EXERCISE OBJECTIVE.
What is needed is a faithful copy of all the records.

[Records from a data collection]
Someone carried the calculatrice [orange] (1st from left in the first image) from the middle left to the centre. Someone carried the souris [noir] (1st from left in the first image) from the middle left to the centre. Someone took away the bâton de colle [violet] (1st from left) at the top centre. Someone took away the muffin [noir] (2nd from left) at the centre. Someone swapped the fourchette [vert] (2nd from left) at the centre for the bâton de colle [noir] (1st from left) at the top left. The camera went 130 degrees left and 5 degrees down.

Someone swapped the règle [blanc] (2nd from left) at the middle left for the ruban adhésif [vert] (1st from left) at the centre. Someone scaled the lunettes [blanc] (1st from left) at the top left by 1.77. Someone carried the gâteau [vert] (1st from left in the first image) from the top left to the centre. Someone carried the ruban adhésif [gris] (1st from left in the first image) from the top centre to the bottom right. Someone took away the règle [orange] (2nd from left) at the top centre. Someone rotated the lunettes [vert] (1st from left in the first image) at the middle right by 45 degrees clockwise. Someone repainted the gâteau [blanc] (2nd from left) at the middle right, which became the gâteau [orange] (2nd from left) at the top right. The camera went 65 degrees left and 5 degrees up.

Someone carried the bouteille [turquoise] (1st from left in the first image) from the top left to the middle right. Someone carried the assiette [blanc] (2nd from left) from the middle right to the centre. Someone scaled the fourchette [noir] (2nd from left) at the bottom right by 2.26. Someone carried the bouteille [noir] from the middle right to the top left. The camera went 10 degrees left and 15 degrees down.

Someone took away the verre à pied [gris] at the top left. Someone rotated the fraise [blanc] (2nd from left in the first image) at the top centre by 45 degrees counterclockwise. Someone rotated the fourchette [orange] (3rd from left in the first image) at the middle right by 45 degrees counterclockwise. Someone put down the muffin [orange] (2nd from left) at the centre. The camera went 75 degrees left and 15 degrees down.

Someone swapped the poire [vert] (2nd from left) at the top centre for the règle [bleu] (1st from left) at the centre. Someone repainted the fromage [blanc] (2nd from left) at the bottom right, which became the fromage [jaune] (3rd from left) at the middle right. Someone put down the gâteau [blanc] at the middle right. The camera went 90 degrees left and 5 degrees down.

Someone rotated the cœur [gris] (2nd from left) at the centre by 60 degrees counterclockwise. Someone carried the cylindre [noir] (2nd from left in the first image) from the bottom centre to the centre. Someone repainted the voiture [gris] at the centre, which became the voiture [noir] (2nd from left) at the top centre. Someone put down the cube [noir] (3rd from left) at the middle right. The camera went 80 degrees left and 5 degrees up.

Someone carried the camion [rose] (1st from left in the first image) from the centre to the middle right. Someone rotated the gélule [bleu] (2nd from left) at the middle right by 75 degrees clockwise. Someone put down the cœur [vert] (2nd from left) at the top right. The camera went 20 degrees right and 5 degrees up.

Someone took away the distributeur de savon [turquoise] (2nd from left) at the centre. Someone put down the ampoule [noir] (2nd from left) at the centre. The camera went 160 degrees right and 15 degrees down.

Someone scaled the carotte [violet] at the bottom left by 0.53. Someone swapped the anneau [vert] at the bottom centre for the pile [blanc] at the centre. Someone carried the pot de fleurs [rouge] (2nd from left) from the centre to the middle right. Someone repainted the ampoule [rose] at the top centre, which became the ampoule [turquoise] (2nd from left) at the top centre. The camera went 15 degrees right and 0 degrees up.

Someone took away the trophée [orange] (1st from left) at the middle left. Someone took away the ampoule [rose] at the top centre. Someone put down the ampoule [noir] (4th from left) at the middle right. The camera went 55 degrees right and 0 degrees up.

FINISHED TASK.
Someone carried the calculatrice [orange] (1st from left in the first image) from the middle left to the centre. Someone carried the souris [noir] (1st from left in the first image) from the middle left to the centre. Someone took away the bâton de colle [violet] (1st from left) at the top centre. Someone took away the muffin [noir] (2nd from left) at the centre. Someone swapped the fourchette [vert] (2nd from left) at the centre for the bâton de colle [noir] (1st from left) at the top left. The camera went 130 degrees left and 5 degrees down.

Someone swapped the règle [blanc] (2nd from left) at the middle left for the ruban adhésif [vert] (1st from left) at the centre. Someone scaled the lunettes [blanc] (1st from left) at the top left by 1.77. Someone carried the gâteau [vert] (1st from left in the first image) from the top left to the centre. Someone carried the ruban adhésif [gris] (1st from left in the first image) from the top centre to the bottom right. Someone took away the règle [orange] (2nd from left) at the top centre. Someone rotated the lunettes [vert] (1st from left in the first image) at the middle right by 45 degrees clockwise. Someone repainted the gâteau [blanc] (2nd from left) at the middle right, which became the gâteau [orange] (2nd from left) at the top right. The camera went 65 degrees left and 5 degrees up.

Someone carried the bouteille [turquoise] (1st from left in the first image) from the top left to the middle right. Someone carried the assiette [blanc] (2nd from left) from the middle right to the centre. Someone scaled the fourchette [noir] (2nd from left) at the bottom right by 2.26. Someone carried the bouteille [noir] from the middle right to the top left. The camera went 10 degrees left and 15 degrees down.

Someone took away the verre à pied [gris] at the top left. Someone rotated the fraise [blanc] (2nd from left in the first image) at the top centre by 45 degrees counterclockwise. Someone rotated the fourchette [orange] (3rd from left in the first image) at the middle right by 45 degrees counterclockwise. Someone put down the muffin [orange] (2nd from left) at the centre. The camera went 75 degrees left and 15 degrees down.

Someone swapped the poire [vert] (2nd from left) at the top centre for the règle [bleu] (1st from left) at the centre. Someone repainted the fromage [blanc] (2nd from left) at the bottom right, which became the fromage [jaune] (3rd from left) at the middle right. Someone put down the gâteau [blanc] at the middle right. The camera went 90 degrees left and 5 degrees down.

Someone rotated the cœur [gris] (2nd from left) at the centre by 60 degrees counterclockwise. Someone carried the cylindre [noir] (2nd from left in the first image) from the bottom centre to the centre. Someone repainted the voiture [gris] at the centre, which became the voiture [noir] (2nd from left) at the top centre. Someone put down the cube [noir] (3rd from left) at the middle right. The camera went 80 degrees left and 5 degrees up.

Someone carried the camion [rose] (1st from left in the first image) from the centre to the middle right. Someone rotated the gélule [bleu] (2nd from left) at the middle right by 75 degrees clockwise. Someone put down the cœur [vert] (2nd from left) at the top right. The camera went 20 degrees right and 5 degrees up.

Someone took away the distributeur de savon [turquoise] (2nd from left) at the centre. Someone put down the ampoule [noir] (2nd from left) at the centre. The camera went 160 degrees right and 15 degrees down.

Someone scaled the carotte [violet] at the bottom left by 0.53. Someone swapped the anneau [vert] at the bottom centre for the pile [blanc] at the centre. Someone carried the pot de fleurs [rouge] (2nd from left) from the centre to the middle right. Someone repainted the ampoule [rose] at the top centre, which became the ampoule [turquoise] (2nd from left) at the top centre. The camera went 15 degrees right and 0 degrees up.

Someone took away the trophée [orange] (1st from left) at the middle left. Someone took away the ampoule [rose] at the top centre. Someone put down the ampoule [noir] (4th from left) at the middle right. The camera went 55 degrees right and 0 degrees up.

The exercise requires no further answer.